» **Task brief**:
In the listing below, locate the line containing "C2: 1.5uF (plus N10, minus" and the line containing "V2: AC 120V (GND, SIG) -> AC 120V (SIG, VOL)". Output both of them and every line between, exactly as written, and nothing more.

» **Data to process**:

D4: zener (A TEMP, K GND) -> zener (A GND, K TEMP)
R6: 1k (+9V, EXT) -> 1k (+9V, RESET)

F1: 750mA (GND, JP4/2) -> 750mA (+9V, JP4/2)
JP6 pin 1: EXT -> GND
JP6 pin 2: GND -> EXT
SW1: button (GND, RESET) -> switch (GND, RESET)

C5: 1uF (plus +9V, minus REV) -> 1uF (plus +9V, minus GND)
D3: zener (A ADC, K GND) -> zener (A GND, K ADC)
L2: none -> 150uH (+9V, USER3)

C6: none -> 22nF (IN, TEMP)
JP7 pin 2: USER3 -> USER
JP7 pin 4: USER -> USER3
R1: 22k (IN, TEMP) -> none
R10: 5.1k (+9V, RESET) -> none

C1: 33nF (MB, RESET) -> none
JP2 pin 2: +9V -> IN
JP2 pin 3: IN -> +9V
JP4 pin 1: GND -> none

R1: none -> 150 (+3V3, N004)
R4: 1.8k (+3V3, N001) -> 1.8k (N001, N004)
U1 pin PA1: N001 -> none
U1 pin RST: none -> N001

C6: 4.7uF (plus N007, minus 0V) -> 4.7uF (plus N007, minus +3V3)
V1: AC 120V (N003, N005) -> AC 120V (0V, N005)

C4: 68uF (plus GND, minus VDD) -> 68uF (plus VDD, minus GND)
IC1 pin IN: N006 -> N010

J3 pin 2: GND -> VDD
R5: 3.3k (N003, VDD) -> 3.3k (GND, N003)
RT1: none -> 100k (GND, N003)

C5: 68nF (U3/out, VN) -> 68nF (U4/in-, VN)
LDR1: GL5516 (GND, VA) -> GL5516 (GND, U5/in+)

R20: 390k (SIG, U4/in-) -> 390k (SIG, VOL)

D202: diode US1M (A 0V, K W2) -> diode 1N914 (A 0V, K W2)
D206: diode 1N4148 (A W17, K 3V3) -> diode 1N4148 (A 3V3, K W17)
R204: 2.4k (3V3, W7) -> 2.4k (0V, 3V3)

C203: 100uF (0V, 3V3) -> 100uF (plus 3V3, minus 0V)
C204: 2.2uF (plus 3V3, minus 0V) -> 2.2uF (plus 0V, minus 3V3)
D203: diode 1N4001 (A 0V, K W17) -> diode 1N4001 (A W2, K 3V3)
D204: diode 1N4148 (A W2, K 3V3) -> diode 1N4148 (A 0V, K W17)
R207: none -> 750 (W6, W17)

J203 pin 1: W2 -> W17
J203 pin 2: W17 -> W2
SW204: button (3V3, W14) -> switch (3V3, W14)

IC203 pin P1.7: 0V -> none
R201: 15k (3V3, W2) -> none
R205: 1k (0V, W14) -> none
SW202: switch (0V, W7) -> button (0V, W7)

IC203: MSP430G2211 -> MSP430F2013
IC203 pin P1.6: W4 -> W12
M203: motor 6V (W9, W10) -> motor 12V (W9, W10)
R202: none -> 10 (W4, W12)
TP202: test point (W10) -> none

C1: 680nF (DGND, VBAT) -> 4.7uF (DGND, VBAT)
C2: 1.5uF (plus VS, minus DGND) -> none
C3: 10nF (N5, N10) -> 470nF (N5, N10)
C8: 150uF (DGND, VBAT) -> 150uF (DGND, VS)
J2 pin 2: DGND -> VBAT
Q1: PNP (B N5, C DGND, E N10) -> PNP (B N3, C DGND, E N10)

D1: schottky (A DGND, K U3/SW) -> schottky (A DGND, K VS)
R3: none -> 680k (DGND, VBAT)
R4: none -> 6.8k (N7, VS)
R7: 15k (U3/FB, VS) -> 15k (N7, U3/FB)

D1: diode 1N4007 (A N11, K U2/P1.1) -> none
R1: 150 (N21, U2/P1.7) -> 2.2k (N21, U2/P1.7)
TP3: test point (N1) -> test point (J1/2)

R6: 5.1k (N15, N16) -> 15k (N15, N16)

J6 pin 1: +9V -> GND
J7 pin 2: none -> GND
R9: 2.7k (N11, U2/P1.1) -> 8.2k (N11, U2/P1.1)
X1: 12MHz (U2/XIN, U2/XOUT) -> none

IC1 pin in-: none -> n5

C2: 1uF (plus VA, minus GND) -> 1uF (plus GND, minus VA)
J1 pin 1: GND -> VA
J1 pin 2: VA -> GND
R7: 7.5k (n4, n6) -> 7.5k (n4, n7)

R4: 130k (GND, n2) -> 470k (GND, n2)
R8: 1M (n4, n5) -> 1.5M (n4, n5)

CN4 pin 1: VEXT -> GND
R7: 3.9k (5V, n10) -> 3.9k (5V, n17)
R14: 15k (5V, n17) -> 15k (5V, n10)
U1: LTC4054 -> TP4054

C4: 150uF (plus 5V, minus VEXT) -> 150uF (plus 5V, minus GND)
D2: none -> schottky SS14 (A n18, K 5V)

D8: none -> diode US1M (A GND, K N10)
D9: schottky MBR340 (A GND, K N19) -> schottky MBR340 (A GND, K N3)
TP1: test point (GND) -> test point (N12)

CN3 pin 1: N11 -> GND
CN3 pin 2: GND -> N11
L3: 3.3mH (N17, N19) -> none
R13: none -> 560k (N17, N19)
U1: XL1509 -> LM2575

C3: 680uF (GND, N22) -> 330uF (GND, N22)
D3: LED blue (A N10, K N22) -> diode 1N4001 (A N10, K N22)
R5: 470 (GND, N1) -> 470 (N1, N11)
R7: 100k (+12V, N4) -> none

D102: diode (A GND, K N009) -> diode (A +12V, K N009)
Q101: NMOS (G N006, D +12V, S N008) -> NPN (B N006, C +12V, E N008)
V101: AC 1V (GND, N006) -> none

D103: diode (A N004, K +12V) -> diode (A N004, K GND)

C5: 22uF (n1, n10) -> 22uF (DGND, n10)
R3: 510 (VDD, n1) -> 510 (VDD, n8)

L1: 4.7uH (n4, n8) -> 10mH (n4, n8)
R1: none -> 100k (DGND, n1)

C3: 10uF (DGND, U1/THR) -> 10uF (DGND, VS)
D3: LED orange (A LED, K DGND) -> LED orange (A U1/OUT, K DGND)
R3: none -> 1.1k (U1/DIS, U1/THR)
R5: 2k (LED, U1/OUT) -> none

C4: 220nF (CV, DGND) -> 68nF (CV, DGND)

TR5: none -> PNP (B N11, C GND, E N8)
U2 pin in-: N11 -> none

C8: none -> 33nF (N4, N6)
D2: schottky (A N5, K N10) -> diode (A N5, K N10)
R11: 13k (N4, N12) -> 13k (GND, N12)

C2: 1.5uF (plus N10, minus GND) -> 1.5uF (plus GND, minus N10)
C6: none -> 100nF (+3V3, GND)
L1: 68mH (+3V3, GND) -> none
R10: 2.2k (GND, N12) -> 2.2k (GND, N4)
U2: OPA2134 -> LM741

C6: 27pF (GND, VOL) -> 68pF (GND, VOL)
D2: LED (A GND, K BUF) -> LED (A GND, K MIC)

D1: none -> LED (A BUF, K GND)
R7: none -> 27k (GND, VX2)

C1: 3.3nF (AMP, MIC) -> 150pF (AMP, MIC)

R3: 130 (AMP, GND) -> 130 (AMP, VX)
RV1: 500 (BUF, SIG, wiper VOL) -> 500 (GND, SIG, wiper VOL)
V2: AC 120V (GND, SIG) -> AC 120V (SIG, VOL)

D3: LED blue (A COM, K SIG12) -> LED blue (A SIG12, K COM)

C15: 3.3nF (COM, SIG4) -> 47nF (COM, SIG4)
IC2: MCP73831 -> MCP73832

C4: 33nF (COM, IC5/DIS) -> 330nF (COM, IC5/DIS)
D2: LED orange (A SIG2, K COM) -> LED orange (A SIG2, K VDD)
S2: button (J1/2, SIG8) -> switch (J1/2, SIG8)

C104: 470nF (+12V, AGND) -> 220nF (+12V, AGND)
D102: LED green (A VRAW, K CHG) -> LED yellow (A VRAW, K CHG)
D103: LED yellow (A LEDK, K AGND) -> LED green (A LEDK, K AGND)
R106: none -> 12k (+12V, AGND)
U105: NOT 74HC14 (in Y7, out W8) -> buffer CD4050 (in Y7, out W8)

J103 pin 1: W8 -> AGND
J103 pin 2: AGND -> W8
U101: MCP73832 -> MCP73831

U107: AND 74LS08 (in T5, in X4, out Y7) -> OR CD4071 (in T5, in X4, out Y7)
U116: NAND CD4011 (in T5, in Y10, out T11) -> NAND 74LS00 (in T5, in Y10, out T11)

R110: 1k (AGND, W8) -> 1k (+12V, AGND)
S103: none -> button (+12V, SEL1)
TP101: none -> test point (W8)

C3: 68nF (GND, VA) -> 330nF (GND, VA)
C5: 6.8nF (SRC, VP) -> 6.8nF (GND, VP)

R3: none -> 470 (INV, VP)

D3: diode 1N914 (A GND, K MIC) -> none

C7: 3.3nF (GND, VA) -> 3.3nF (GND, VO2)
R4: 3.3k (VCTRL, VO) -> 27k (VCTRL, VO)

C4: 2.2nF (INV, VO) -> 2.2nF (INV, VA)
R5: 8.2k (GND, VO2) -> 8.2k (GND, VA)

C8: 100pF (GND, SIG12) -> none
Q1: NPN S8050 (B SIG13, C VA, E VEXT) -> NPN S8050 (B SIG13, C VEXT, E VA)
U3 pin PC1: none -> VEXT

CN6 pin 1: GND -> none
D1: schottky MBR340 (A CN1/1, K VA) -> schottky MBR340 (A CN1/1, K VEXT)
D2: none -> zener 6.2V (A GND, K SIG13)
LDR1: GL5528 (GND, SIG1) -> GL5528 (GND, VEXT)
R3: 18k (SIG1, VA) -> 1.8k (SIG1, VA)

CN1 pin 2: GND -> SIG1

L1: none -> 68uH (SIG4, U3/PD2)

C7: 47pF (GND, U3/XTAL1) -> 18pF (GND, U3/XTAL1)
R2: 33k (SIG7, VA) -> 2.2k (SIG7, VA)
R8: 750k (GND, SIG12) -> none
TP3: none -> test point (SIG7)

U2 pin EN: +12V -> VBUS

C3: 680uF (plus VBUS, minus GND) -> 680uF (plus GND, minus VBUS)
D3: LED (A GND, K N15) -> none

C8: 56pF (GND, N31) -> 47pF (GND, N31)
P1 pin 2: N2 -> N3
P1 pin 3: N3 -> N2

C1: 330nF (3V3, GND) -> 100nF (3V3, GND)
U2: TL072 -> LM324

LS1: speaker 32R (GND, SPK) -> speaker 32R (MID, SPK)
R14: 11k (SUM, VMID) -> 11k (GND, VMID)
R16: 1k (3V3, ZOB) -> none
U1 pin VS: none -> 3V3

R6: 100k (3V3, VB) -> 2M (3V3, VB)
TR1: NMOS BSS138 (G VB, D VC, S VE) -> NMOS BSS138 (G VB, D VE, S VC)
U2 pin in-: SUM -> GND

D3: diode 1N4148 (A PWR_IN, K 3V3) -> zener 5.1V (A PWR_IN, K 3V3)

» **Completed exercise**:
C2: 1.5uF (plus N10, minus GND) -> 1.5uF (plus GND, minus N10)
C6: none -> 100nF (+3V3, GND)
L1: 68mH (+3V3, GND) -> none
R10: 2.2k (GND, N12) -> 2.2k (GND, N4)
U2: OPA2134 -> LM741

C6: 27pF (GND, VOL) -> 68pF (GND, VOL)
D2: LED (A GND, K BUF) -> LED (A GND, K MIC)

D1: none -> LED (A BUF, K GND)
R7: none -> 27k (GND, VX2)

C1: 3.3nF (AMP, MIC) -> 150pF (AMP, MIC)

R3: 130 (AMP, GND) -> 130 (AMP, VX)
RV1: 500 (BUF, SIG, wiper VOL) -> 500 (GND, SIG, wiper VOL)
V2: AC 120V (GND, SIG) -> AC 120V (SIG, VOL)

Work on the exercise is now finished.